Reproduce nothing but the lines from the one with "For Jens: [638,108,939,336]" down to the last line of the data below.

[Before and after coordinates]
--- START ---

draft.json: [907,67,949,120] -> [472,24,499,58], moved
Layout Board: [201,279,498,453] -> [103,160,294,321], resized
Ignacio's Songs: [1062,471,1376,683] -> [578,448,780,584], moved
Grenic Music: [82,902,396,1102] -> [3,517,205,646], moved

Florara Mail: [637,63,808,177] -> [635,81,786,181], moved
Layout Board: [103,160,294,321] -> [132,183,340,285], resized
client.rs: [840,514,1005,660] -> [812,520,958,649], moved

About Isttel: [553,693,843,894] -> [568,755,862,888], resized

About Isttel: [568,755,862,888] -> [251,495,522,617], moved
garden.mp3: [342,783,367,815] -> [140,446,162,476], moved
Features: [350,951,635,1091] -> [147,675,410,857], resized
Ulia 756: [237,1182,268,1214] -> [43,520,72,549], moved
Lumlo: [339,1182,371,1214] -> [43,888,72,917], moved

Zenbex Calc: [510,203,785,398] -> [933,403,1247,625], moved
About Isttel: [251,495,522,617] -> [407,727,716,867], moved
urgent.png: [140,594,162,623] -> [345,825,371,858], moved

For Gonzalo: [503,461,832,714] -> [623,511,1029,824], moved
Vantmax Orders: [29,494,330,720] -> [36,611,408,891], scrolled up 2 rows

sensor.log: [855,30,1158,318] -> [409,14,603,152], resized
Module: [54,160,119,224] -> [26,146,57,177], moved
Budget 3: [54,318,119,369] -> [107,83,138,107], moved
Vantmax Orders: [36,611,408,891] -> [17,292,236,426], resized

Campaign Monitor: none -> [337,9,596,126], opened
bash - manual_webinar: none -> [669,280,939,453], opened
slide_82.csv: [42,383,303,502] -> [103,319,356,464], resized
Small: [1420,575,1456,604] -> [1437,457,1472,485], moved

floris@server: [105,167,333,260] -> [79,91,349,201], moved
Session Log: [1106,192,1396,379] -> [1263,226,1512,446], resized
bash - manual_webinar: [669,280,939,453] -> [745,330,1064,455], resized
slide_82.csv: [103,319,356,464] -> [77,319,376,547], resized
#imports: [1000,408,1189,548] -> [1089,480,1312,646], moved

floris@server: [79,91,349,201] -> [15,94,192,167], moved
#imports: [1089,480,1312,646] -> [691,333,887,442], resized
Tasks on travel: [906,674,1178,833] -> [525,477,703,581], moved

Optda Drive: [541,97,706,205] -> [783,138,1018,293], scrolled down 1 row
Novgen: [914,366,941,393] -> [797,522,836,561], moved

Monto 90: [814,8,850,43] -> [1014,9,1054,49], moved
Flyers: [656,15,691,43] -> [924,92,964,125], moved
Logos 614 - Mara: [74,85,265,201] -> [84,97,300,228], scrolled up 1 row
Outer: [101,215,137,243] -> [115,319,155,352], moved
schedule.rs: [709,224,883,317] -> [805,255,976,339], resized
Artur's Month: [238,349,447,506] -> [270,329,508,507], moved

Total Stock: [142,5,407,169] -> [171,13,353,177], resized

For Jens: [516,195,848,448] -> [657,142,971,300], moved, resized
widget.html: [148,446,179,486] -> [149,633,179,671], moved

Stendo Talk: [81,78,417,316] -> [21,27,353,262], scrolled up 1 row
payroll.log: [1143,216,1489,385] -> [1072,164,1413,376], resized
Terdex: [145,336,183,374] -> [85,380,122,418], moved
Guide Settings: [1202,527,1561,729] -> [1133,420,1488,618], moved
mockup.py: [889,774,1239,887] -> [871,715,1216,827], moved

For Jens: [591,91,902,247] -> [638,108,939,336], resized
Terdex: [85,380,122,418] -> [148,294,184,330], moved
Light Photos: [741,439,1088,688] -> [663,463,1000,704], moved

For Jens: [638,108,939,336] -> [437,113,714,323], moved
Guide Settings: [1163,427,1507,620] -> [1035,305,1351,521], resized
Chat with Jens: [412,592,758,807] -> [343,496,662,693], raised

--- END ---

## Final answer
For Jens: [638,108,939,336] -> [437,113,714,323], moved
Guide Settings: [1163,427,1507,620] -> [1035,305,1351,521], resized
Chat with Jens: [412,592,758,807] -> [343,496,662,693], raised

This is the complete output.